**Work order:** All lines in the records below from the line with "(244, 393) = (403, 305): blue trophy -> none" through the line with "(435, 246) = (511, 352): blue" are to be given again exactly, both ends included; the pictures are to be left out.

**Exercise material:**
================

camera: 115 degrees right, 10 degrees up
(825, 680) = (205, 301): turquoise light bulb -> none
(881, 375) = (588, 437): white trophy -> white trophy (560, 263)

================

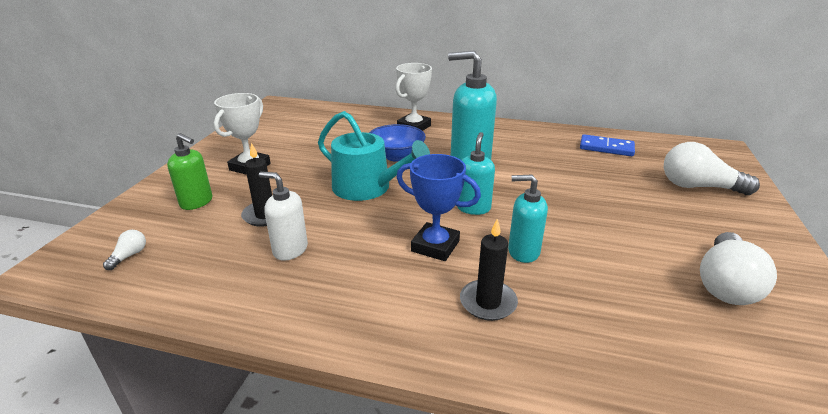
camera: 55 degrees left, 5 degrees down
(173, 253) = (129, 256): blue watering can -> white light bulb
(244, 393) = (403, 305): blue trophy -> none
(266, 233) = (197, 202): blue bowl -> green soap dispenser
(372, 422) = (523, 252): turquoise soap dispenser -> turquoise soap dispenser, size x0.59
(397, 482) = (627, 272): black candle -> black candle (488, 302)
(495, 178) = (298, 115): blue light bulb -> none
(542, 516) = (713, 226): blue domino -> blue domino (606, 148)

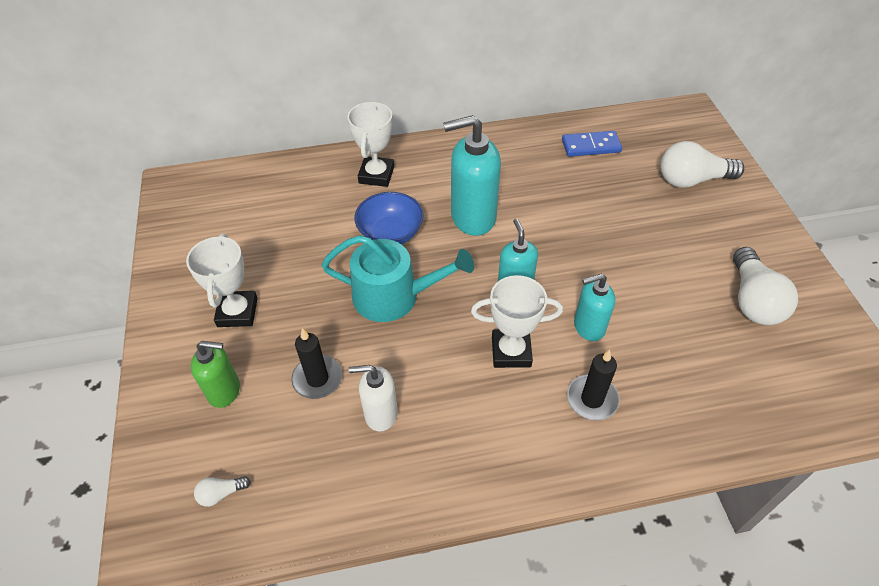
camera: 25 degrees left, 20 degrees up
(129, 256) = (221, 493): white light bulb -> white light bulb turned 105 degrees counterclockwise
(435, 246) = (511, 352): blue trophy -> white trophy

================

**Output of the exercise:**
(244, 393) = (403, 305): blue trophy -> none
(266, 233) = (197, 202): blue bowl -> green soap dispenser
(372, 422) = (523, 252): turquoise soap dispenser -> turquoise soap dispenser, size x0.59
(397, 482) = (627, 272): black candle -> black candle (488, 302)
(495, 178) = (298, 115): blue light bulb -> none
(542, 516) = (713, 226): blue domino -> blue domino (606, 148)

camera: 25 degrees left, 20 degrees up
(129, 256) = (221, 493): white light bulb -> white light bulb turned 105 degrees counterclockwise
(435, 246) = (511, 352): blue trophy -> white trophy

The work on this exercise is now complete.